(Source records)
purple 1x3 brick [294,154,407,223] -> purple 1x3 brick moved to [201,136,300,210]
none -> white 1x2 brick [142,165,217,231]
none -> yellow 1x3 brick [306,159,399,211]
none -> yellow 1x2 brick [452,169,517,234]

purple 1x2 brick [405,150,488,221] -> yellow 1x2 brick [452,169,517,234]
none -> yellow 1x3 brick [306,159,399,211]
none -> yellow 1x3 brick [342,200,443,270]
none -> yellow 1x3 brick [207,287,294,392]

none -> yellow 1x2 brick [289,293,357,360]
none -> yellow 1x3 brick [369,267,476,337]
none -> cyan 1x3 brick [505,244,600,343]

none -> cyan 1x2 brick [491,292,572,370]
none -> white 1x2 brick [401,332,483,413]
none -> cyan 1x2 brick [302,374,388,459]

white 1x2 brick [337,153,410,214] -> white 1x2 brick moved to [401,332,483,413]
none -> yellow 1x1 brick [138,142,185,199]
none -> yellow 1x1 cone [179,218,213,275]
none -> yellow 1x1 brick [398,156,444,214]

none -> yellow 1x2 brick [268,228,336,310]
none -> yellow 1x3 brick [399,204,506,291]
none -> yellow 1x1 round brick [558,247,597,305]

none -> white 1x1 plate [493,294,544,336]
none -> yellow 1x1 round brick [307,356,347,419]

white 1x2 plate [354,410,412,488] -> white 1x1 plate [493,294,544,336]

DIRECTIONS — Return a faithful copy of all the records above.

RESPONSE —
purple 1x3 brick [294,154,407,223] -> purple 1x3 brick moved to [201,136,300,210]
none -> white 1x2 brick [142,165,217,231]
none -> yellow 1x3 brick [306,159,399,211]
none -> yellow 1x2 brick [452,169,517,234]

purple 1x2 brick [405,150,488,221] -> yellow 1x2 brick [452,169,517,234]
none -> yellow 1x3 brick [306,159,399,211]
none -> yellow 1x3 brick [342,200,443,270]
none -> yellow 1x3 brick [207,287,294,392]

none -> yellow 1x2 brick [289,293,357,360]
none -> yellow 1x3 brick [369,267,476,337]
none -> cyan 1x3 brick [505,244,600,343]

none -> cyan 1x2 brick [491,292,572,370]
none -> white 1x2 brick [401,332,483,413]
none -> cyan 1x2 brick [302,374,388,459]

white 1x2 brick [337,153,410,214] -> white 1x2 brick moved to [401,332,483,413]
none -> yellow 1x1 brick [138,142,185,199]
none -> yellow 1x1 cone [179,218,213,275]
none -> yellow 1x1 brick [398,156,444,214]

none -> yellow 1x2 brick [268,228,336,310]
none -> yellow 1x3 brick [399,204,506,291]
none -> yellow 1x1 round brick [558,247,597,305]

none -> white 1x1 plate [493,294,544,336]
none -> yellow 1x1 round brick [307,356,347,419]

white 1x2 plate [354,410,412,488] -> white 1x1 plate [493,294,544,336]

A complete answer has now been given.